_WHAT IS REQUIRED_
Instruction for the entries that follow: retype exactly the lines from the line with "(137, 147) = (248, 519): turquoise" to the line with "(510, 150) = (657, 238): turquoise", both included, and omit all others.

_STORED DATA_
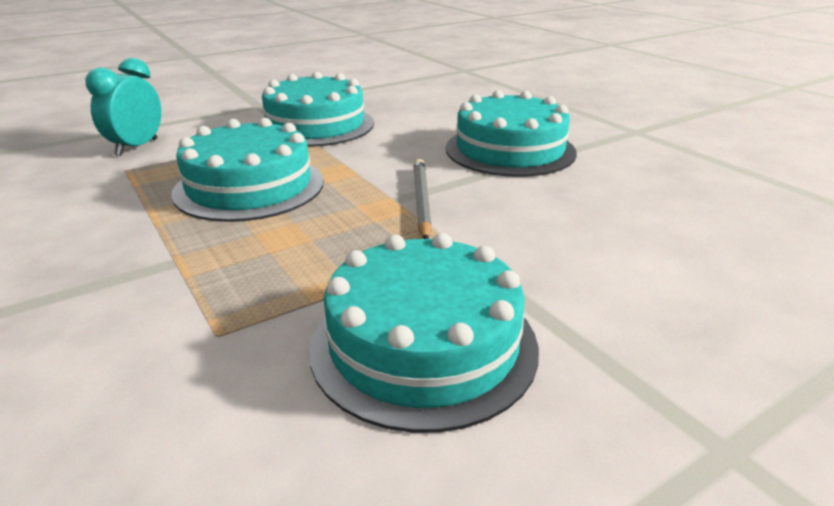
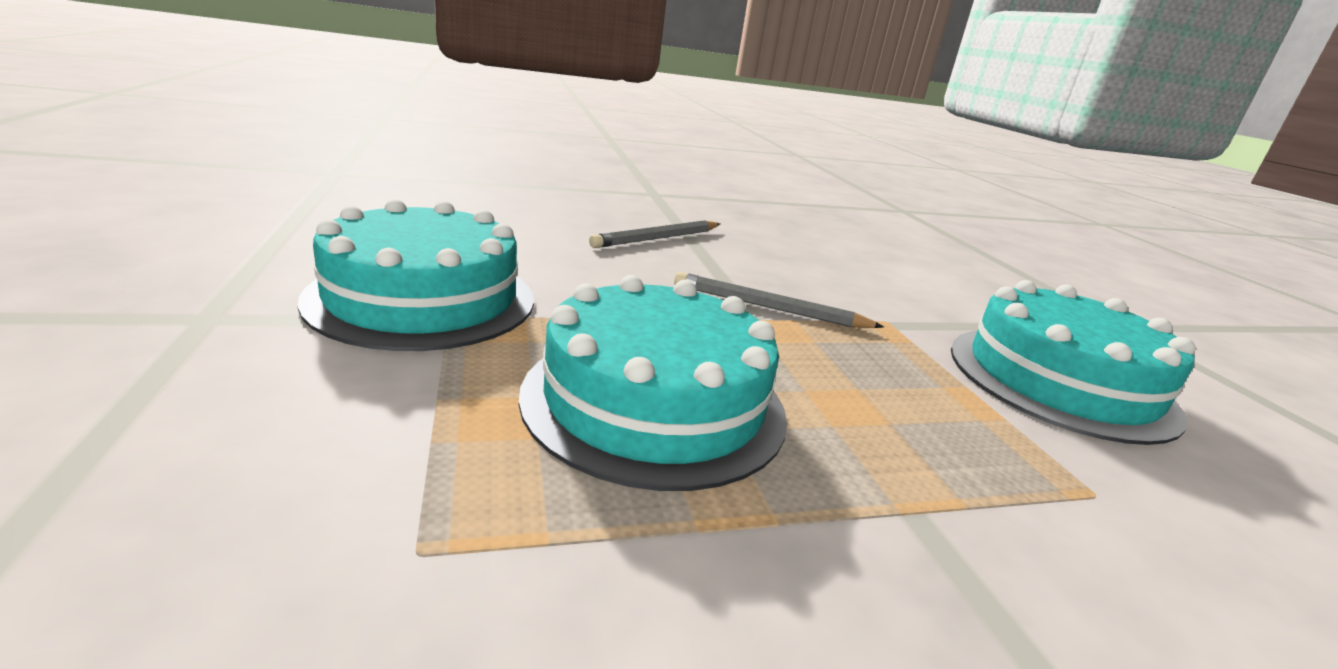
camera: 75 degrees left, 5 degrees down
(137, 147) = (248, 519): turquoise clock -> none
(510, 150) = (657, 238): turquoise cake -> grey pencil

==

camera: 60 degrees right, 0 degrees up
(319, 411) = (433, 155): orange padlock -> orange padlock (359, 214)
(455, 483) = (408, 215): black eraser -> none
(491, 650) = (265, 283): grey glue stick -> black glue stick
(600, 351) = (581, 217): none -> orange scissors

_TASK ANSWER_
(137, 147) = (248, 519): turquoise clock -> none
(510, 150) = (657, 238): turquoise cake -> grey pencil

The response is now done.